- **SET PROBLEM**: Collect each line of the data below that contains the string "shortInstrumentName". Matches must agree in case.

- **DATA FOR THIS TASK**:
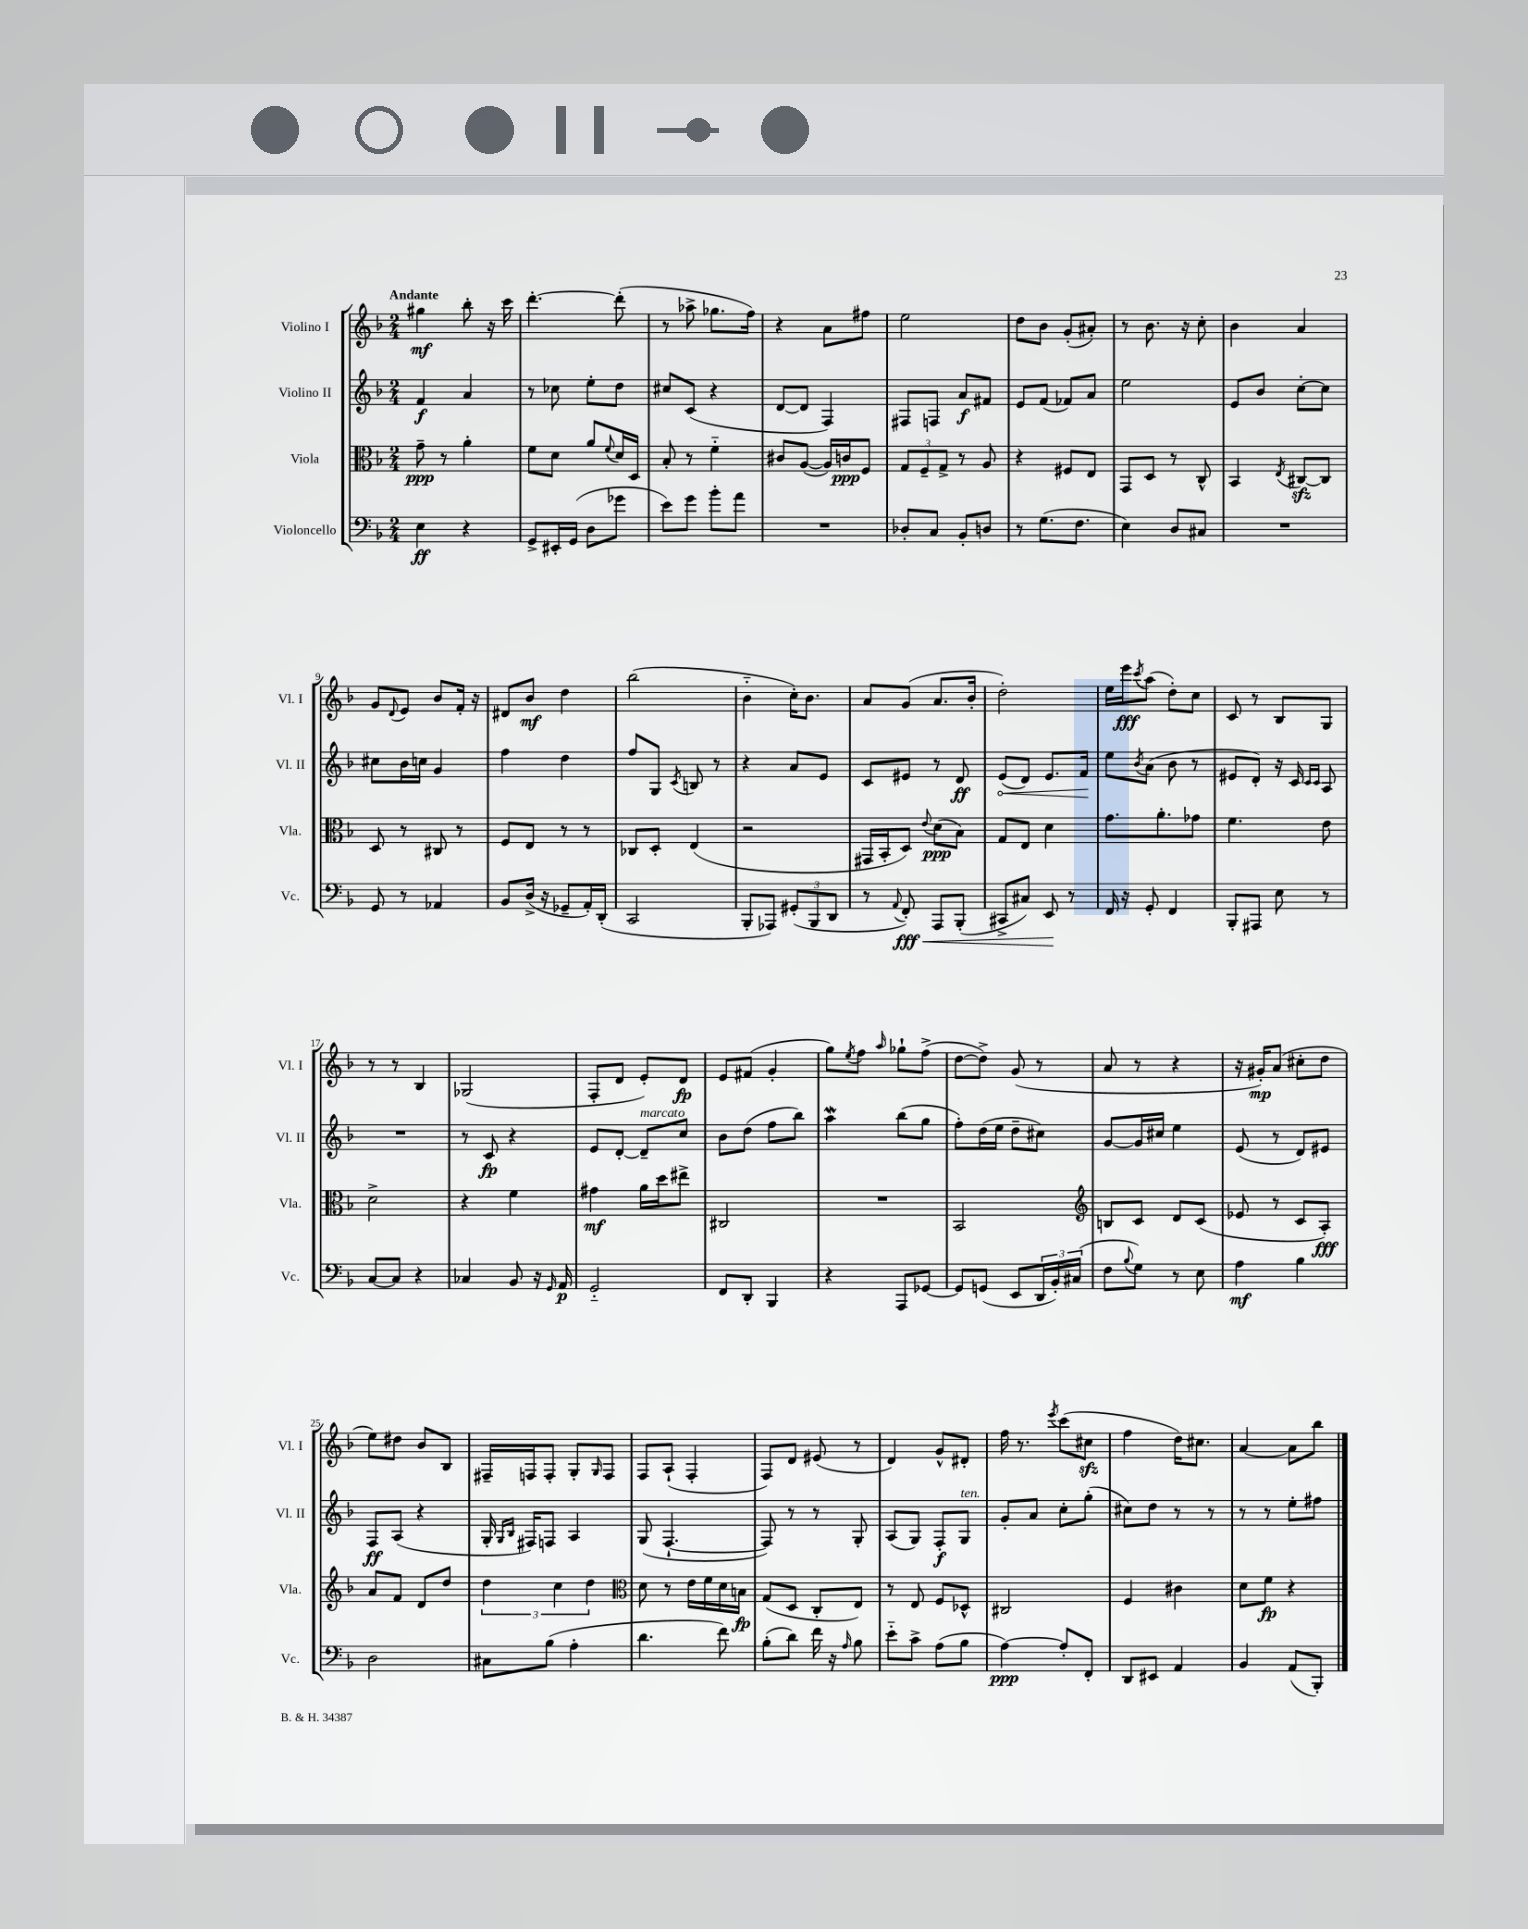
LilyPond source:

<<
\new StaffGroup <<
\new Staff = "s0" \with { instrumentName = "Violino I" shortInstrumentName = "Vl. I" } {
    \clef treble \key f \major \numericTimeSignature \time 2/4 \tempo "Andante"
    gis''4\mf bes''8-. r16 c'''16 |
    d'''4.~-. d'''8-.( |
    r8 aes''8-> ges''8. f''16) |
    r4 a'8 fis''8 |
    e''2 |
    d''8 bes'8 g'8-.( ais'8-.) |
    r8 bes'8. r16 c''8-. |
    bes'4 a'4 |
    g'8 \appoggiatura { d'8 } e'8 bes'8 f'16-. r16 |
    dis'8 bes'8\mf d''4 |
    bes''2( |
    bes'4-_ c''16-.) bes'8. |
    a'8 g'8( a'8. bes'16-. |
    d''2-.) |
    e''16 e'''16\fff \acciaccatura { c'''8 } a''8( d''8-.) c''8 |
    c'8 r8 bes8 g8 |
    r8 r8 bes4 |
    ges2( |
    f8-. d'8 e'8-.) d'8\fp |
    e'8 fis'8( g'4-. |
    g''8) \acciaccatura { e''8 } f''8 \grace { a''16 } ges''8-! f''8->( |
    d''8~ d''8->) g'8( r8 |
    a'8 r8 r4 |
    r16 gis'16-.\mp) a'8( cis''8-. d''8 |
    e''8) dis''8 bes'8 bes8 |
    fis16-- f16 f8-. g8-. \grace { g16 } f8 |
    f8 a8-!( f4-. |
    f8) d'8 eis'8( r8 |
    d'4) g'8-^ dis'8-. |
    f''16 r8. \acciaccatura { e'''8 } c'''8( cis''8\sfz |
    f''4 d''16) cis''8. |
    a'4~ a'8 bes''8 \bar "|." |
}
\new Staff = "s1" \with { instrumentName = "Violino II" shortInstrumentName = "Vl. II" } {
    \clef treble \key f \major \numericTimeSignature \time 2/4
    f'4\f a'4 |
    r8 ces''8 e''8-. d''8 |
    cis''8 c'8( r4 |
    d'8~ d'8 f4) |
    fis8 f8 a'8\f fis'8 |
    e'8 f'8( fes'8) a'8 |
    e''2 |
    e'8 bes'8 c''8~-. c''8 |
    cis''8 bes'16 c''16 g'4 |
    f''4 d''4 |
    f''8 g8 \acciaccatura { c'8 } b8 r8 |
    r4 a'8 e'8 |
    c'8 eis'8 r8 d'8\ff |
    \once \override Hairpin.circled-tip = ##t e'8\<( d'8) e'8. f'16\! |
    e''8 \acciaccatura { bes'8 } a'8( bes'8 r8 |
    eis'8 d'8-.) r16 c'16 \grace { c'16 c'16 } a8 |
    R2 |
    r8 c'8\fp r4 |
    e'8 d'8~-. d'8--^\markup { \italic "marcato" } c''8 |
    bes'8 d''8( f''8 bes''8) |
    a''4\mordent bes''8( g''8 |
    f''8-.) d''16( e''16 d''8-- cis''8) |
    g'8~ g'16 cis''16 e''4 |
    e'8( r8 d'8) eis'8 |
    f8\ff a8( r4 |
    g16-. \grace { g16 bes16 } fis16) f8 a4 |
    g8( f4.~-! |
    f8) r8 r8 g8-. |
    a8( g8) f8-.\f g8^\markup { \italic "ten." } |
    g'8-. a'8 c''8-. g''8-.( |
    cis''8) d''8 r8 r8 |
    r8 r8 e''8-. fis''8 \bar "|." |
}
\new Staff = "s2" \with { instrumentName = "Viola" shortInstrumentName = "Vla." } {
    \clef alto \key f \major \numericTimeSignature \time 2/4
    g'8--\ppp r8 a'4-. |
    f'8 d'8 a'8 \appoggiatura { f'8 } d'16 d16 |
    bes8-. r8 f'4-_ |
    cis'8 a8~( a16) c'16\ppp f8 |
    \tuplet 3/2 { g8 f8-- g8-> } r8 a8 |
    r4 fis8 e8 |
    g,8 d8 r8 c8-^ |
    bes,4 \acciaccatura { e8 } cis8~\sfz cis8 |
    d8 r8 cis8 r8 |
    f8 e8 r8 r8 |
    ces8 d8-. e4( |
    r2 |
    gis,16 bes,16-. d8) \appoggiatura { e'8 } d'8\ppp( bes8) |
    g8 e8 d'4 |
    g'8. a'8.-. ges'8 |
    f'4. e'8 |
    d'2-> |
    r4 f'4 |
    gis'4\mf a'16 d''16 eis''8-> |
    cis2 |
    R2 |
    bes,2 |
    \clef treble b8 c'8 d'8 c'8( |
    ees'8 r8 c'8 a8-.\fff) |
    a'8 f'8 d'8 d''8 |
    \tuplet 3/2 { d''4 c''4 d''4 } |
    \clef alto d'8 r8 e'16 f'16 d'16 b16\fp |
    g8( d8 c8-. e8) |
    r8 e8 f8 des8-^ |
    cis2 |
    f4 cis'4 |
    d'8 f'8\fp r4 \bar "|." |
}
\new Staff = "s3" \with { instrumentName = "Violoncello" shortInstrumentName = "Vc." } {
    \clef bass \key f \major \numericTimeSignature \time 2/4
    e4\ff r4 |
    g,8-> eis,16-. g,16( d8 ges'8 |
    e'8) g'8 bes'8-. a'8 |
    R2 |
    des8-. c8 bes,8-. d8 |
    r8 g8.( f8. |
    e4) d8 cis8 |
    R2 |
    g,8 r8 aes,4 |
    bes,8 d16->( r16 ges,8-- a,16-.) d,16-.( |
    c,2 |
    bes,,8-. aes,,8) \tuplet 3/2 { gis,8-.( bes,,8 d,8 } |
    r8 \appoggiatura { a,8 } f,8-.\fff\<) a,,8 bes,,8-.( |
    cis,8-> cis8) e,8\! r8 |
    f,16 r16 g,8-. f,4 |
    bes,,8-. ais,,8 e8 r8 |
    c8~ c8 r4 |
    ces4 bes,8 r16 \grace { g,16 } a,16\p |
    g,2-_ |
    f,8 d,8-. bes,,4 |
    r4 a,,8 ges,8~ |
    ges,8 g,8( e,8 \tuplet 3/2 { d,16 bes,16-.) cis16( } |
    f8 \appoggiatura { bes8 } g8) r8 e8 |
    a4\mf bes4 |
    d2 |
    cis8 bes8( a4-. |
    d'4. f'8) |
    bes8-.( d'8) f'16 r16 \grace { a16 } bes8 |
    e'8-_ c'8-> a8( bes8 |
    a4~\ppp) a8-. f,8-. |
    d,8 eis,8 a,4 |
    bes,4 a,8( bes,,8-.) \bar "|." |
}
>>
>>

- **ANSWER TO THE EXERCISE**:
\new Staff = "s0" \with { instrumentName = "Violino I" shortInstrumentName = "Vl. I" } {
\new Staff = "s1" \with { instrumentName = "Violino II" shortInstrumentName = "Vl. II" } {
\new Staff = "s2" \with { instrumentName = "Viola" shortInstrumentName = "Vla." } {
\new Staff = "s3" \with { instrumentName = "Violoncello" shortInstrumentName = "Vc." } {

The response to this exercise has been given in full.